Count the lines in the material that contain the string "italic", treating uppercase and lowercase as different, and reply with the number alone.

> _THE INPUT_
________________________

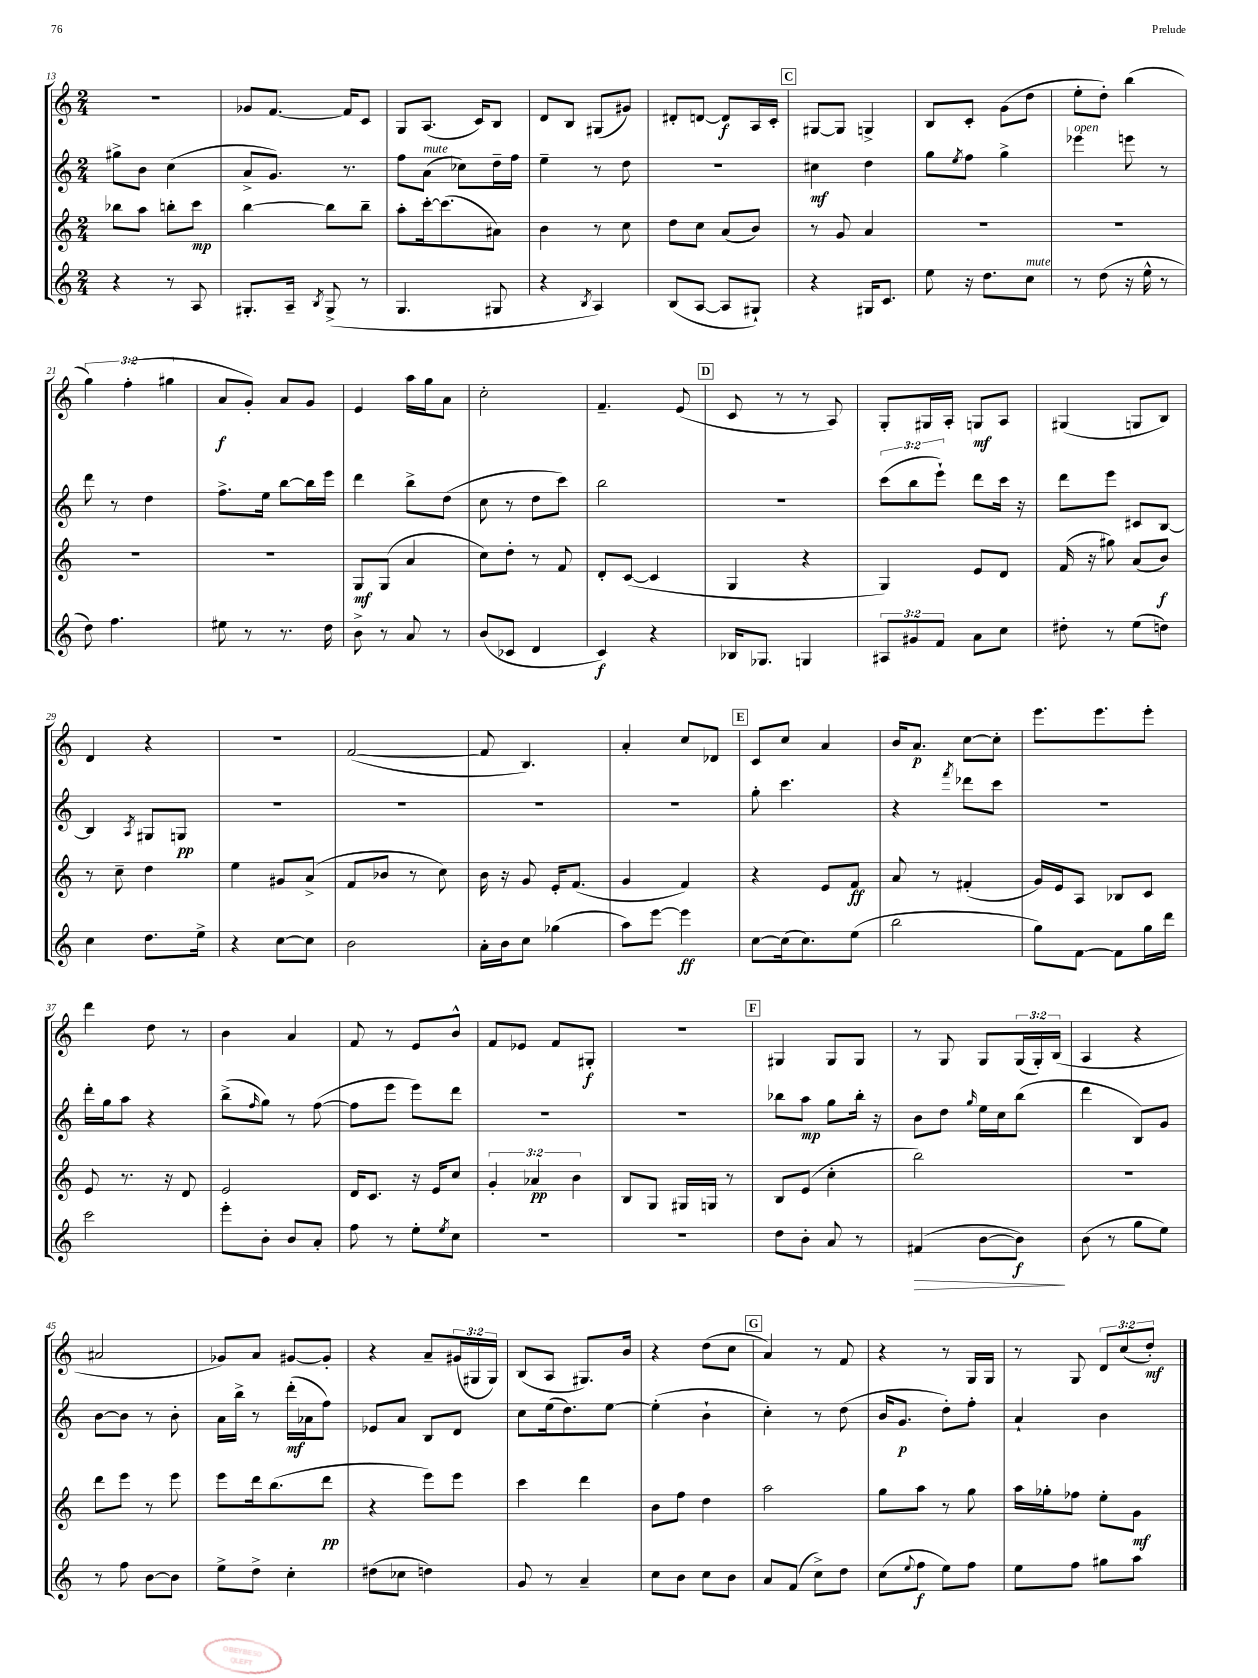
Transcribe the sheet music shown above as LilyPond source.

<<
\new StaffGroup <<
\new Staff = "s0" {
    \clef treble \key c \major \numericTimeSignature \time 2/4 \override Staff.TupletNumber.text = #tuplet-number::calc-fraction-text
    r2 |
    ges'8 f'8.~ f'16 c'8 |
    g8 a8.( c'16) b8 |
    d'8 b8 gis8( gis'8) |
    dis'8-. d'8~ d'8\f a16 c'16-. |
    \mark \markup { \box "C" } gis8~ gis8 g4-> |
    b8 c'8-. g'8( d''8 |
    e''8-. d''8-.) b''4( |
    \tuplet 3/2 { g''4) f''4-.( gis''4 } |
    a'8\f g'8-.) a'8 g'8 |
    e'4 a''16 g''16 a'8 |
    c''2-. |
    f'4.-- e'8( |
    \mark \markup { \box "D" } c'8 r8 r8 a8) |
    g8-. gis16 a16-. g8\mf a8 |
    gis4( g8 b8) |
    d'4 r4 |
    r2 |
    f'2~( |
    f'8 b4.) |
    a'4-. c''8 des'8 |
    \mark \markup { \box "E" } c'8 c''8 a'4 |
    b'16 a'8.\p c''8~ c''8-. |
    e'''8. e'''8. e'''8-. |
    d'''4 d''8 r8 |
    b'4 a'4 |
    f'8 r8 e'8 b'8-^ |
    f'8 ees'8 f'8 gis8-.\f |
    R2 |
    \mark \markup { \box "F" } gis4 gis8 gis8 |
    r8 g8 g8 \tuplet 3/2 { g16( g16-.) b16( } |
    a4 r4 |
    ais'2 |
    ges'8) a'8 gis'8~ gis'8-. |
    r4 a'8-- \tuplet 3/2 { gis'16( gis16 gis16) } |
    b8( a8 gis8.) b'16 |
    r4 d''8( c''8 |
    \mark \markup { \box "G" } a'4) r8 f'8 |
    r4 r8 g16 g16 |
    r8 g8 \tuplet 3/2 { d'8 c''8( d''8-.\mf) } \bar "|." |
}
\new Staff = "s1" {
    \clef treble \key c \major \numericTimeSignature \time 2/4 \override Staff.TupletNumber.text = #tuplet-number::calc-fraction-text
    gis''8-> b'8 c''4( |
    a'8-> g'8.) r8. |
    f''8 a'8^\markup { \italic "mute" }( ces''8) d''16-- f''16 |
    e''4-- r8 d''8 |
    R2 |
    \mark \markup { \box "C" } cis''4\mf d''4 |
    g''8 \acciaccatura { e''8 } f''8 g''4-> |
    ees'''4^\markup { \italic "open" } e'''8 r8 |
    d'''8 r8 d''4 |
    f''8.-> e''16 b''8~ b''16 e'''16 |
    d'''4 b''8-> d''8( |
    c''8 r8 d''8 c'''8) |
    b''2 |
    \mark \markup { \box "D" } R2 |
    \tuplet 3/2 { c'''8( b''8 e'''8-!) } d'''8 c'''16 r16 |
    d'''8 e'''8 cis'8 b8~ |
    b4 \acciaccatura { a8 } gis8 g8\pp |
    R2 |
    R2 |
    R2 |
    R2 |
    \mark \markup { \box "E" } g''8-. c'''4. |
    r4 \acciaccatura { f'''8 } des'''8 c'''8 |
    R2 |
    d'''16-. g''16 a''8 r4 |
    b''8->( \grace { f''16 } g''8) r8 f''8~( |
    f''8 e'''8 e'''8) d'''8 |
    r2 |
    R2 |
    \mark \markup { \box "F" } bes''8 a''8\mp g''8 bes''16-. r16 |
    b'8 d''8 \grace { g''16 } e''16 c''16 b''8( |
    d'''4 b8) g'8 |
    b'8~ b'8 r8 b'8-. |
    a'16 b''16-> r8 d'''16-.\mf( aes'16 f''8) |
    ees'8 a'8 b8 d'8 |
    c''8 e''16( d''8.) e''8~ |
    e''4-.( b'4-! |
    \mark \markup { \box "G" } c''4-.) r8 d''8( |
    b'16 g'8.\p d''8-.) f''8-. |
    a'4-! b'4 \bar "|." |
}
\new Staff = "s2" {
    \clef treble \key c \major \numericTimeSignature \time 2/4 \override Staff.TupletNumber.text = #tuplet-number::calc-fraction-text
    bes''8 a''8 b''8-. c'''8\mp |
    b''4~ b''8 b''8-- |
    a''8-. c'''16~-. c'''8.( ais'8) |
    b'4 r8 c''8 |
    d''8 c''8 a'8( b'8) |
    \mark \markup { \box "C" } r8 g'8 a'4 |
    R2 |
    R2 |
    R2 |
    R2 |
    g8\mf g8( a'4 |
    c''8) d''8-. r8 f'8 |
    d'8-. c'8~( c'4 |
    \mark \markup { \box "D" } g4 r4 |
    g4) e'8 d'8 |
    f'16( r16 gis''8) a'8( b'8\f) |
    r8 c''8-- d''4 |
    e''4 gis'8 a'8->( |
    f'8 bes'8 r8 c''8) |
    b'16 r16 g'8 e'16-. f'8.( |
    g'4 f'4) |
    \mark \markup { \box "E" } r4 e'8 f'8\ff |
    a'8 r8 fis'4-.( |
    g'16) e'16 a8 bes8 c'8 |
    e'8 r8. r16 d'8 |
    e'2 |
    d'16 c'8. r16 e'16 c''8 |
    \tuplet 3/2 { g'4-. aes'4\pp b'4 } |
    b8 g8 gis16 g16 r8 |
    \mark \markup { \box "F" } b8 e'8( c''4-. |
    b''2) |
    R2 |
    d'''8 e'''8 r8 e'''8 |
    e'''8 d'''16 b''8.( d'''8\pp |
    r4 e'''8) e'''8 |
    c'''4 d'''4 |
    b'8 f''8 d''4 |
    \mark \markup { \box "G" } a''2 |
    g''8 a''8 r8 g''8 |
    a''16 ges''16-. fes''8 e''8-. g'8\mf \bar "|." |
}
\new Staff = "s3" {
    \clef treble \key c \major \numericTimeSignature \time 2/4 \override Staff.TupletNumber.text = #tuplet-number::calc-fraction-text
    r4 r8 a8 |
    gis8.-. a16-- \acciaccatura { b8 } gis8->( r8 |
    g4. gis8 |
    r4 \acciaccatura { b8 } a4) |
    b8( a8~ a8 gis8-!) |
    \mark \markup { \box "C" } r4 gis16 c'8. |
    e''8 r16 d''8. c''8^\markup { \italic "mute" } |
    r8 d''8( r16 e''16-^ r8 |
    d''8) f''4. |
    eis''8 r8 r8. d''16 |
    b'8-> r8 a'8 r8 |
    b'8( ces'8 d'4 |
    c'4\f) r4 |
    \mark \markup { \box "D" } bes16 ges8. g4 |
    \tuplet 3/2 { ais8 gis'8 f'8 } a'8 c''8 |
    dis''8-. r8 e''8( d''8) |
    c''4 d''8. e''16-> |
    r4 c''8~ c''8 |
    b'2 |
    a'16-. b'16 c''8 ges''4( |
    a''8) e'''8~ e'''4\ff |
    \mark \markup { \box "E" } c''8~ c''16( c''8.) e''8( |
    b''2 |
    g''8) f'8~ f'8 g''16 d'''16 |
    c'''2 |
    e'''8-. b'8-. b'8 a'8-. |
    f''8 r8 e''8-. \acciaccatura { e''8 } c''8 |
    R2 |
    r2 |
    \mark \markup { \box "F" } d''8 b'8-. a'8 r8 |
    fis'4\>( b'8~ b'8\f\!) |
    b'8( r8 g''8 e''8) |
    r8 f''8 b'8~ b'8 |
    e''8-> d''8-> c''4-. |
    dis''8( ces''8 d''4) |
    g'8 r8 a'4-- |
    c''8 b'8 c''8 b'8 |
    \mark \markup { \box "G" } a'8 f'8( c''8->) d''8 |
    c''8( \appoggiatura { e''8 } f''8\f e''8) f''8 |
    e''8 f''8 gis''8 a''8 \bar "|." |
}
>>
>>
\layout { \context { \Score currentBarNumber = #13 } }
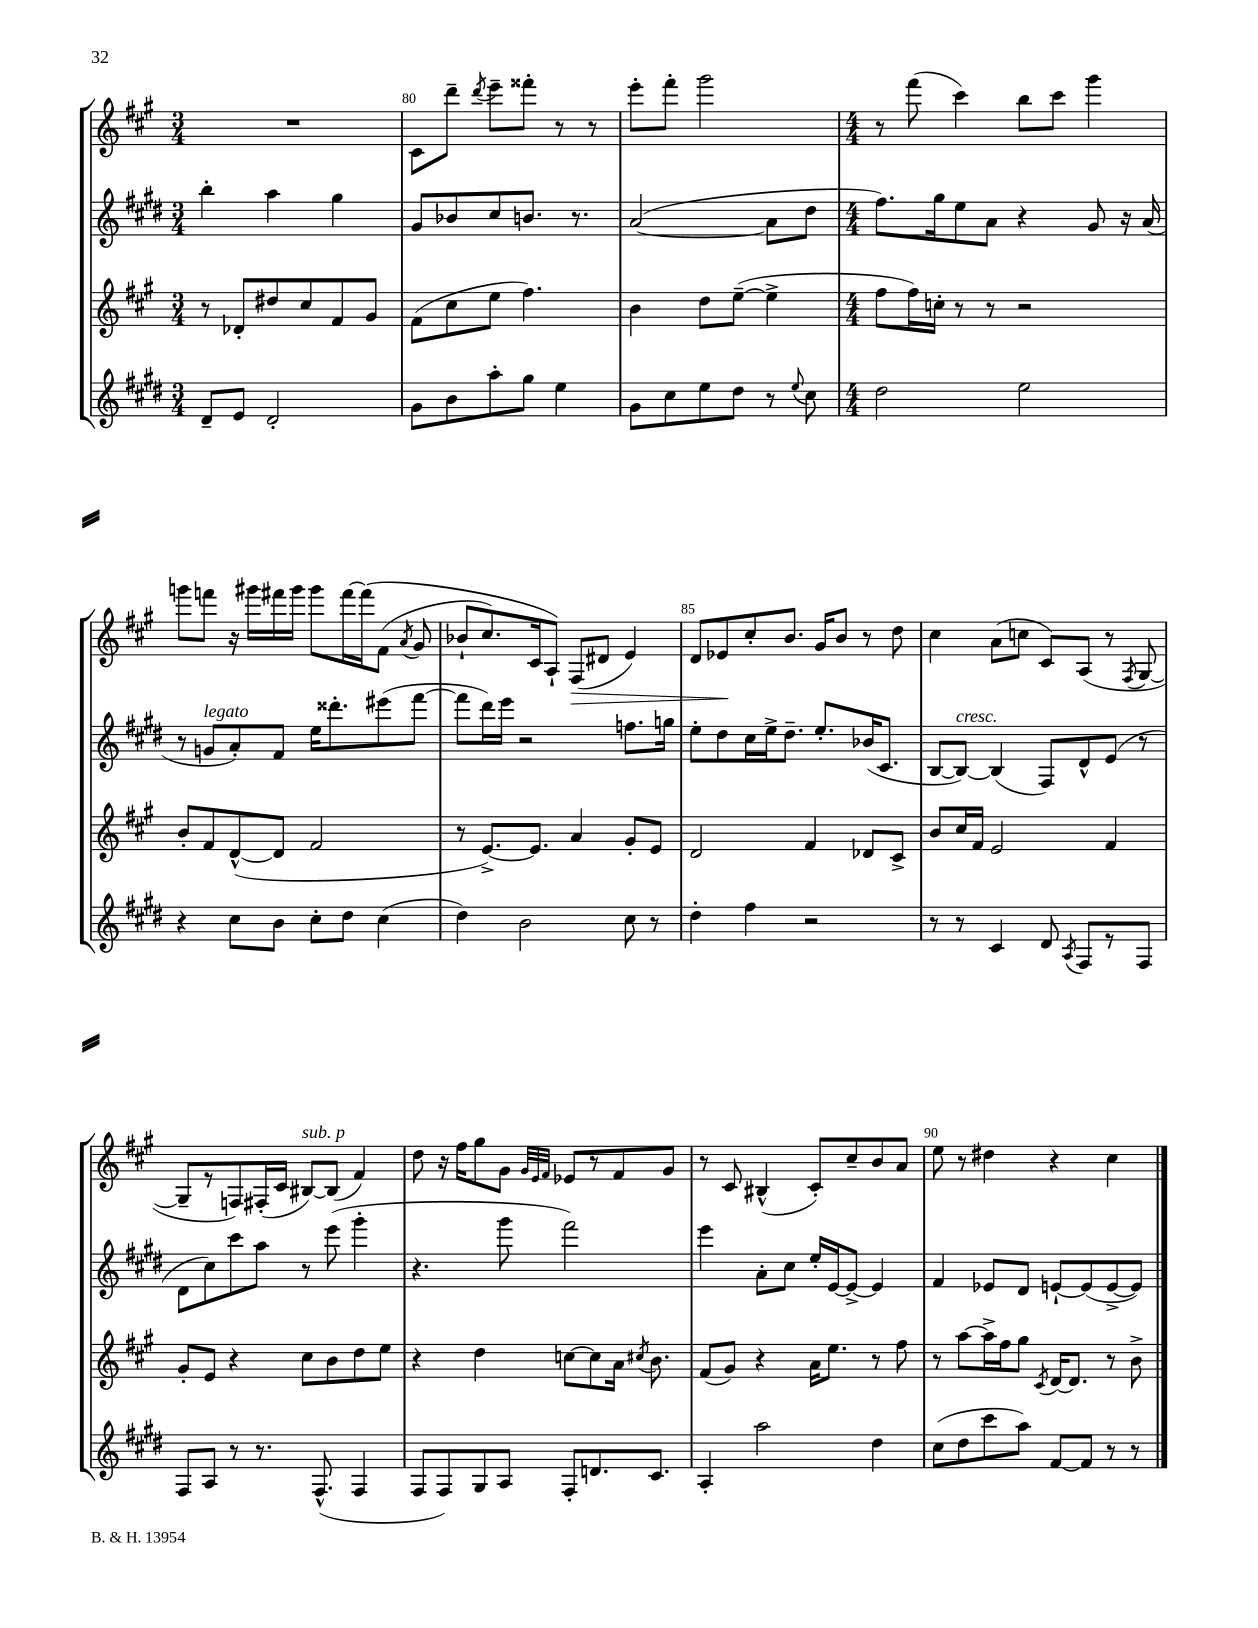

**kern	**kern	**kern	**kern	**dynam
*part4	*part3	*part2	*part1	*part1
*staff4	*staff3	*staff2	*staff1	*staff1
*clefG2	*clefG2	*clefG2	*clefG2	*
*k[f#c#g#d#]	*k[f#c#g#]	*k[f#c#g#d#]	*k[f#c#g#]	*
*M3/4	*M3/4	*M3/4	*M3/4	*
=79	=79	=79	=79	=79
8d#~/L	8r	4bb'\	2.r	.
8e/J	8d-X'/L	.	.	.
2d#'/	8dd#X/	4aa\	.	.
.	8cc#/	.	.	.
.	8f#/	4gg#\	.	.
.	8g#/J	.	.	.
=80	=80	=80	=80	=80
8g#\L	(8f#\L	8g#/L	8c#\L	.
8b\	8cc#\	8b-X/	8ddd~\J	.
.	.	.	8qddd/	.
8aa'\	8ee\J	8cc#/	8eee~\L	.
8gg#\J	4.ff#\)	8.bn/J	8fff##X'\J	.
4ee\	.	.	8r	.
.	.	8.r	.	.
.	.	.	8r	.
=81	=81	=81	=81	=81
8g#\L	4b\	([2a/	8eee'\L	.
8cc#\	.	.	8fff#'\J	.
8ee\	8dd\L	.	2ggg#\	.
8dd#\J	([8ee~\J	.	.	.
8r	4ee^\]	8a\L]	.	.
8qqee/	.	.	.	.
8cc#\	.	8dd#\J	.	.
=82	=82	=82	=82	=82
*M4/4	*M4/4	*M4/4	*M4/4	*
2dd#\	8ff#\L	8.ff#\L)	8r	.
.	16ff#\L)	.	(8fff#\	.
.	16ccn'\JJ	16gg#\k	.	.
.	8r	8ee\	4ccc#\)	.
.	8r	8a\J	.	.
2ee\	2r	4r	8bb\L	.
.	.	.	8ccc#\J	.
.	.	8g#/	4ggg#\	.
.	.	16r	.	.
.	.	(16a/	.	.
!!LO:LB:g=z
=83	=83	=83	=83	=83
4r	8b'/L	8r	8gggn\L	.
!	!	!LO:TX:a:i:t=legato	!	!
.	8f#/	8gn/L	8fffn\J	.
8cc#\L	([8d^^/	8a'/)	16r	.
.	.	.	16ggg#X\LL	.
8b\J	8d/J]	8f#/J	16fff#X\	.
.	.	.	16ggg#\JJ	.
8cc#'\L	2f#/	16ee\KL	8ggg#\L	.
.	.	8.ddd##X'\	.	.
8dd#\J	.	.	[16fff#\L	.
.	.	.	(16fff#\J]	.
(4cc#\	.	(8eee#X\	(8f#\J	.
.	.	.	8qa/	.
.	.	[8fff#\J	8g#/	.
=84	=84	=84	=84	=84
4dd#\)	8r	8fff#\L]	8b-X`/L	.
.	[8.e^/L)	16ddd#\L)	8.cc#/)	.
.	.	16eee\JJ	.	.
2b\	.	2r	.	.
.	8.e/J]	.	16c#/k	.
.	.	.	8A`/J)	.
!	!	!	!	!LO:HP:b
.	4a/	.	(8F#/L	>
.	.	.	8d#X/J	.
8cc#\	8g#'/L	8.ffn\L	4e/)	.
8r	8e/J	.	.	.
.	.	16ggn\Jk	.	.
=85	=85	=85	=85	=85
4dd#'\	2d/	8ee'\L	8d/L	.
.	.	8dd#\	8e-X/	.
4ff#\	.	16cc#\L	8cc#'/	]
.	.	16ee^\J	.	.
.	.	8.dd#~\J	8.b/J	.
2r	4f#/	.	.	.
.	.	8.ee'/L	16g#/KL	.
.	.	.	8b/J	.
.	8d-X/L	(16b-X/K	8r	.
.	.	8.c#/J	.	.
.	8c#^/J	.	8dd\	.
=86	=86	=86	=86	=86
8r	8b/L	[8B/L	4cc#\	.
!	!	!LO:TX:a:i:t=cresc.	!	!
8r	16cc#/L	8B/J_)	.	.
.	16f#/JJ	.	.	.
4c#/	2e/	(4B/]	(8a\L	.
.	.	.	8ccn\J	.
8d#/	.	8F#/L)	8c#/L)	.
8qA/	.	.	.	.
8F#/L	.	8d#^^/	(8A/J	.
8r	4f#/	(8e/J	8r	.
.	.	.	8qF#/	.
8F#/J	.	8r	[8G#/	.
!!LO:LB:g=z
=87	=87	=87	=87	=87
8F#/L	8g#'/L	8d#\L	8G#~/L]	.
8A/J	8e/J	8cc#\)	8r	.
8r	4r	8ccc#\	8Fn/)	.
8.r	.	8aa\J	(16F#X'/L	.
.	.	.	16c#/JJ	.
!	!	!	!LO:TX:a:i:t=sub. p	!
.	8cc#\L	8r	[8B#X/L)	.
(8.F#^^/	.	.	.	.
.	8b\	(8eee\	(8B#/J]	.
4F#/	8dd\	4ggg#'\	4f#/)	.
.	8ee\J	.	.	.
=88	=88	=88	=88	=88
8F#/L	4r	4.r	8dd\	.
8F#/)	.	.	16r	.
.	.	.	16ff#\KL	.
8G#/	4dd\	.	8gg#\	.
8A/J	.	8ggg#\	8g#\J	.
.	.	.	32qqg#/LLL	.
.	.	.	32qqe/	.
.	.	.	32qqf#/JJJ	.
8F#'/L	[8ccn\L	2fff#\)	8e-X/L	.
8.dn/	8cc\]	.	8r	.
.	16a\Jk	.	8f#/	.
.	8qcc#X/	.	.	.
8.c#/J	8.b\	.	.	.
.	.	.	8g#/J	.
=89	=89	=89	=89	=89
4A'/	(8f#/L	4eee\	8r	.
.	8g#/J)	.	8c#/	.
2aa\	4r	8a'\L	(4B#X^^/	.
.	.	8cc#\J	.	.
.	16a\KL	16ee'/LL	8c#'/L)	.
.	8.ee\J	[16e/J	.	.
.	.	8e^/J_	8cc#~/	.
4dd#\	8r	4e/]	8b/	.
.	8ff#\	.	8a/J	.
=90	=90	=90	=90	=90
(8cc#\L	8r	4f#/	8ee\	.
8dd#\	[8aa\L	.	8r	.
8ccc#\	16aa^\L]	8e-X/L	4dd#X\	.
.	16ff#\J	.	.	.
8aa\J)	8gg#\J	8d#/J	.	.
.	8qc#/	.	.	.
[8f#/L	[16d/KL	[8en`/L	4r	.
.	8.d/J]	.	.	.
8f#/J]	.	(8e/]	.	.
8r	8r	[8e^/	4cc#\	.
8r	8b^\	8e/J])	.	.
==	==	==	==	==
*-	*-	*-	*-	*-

________________________

> _TASK RESULT_
3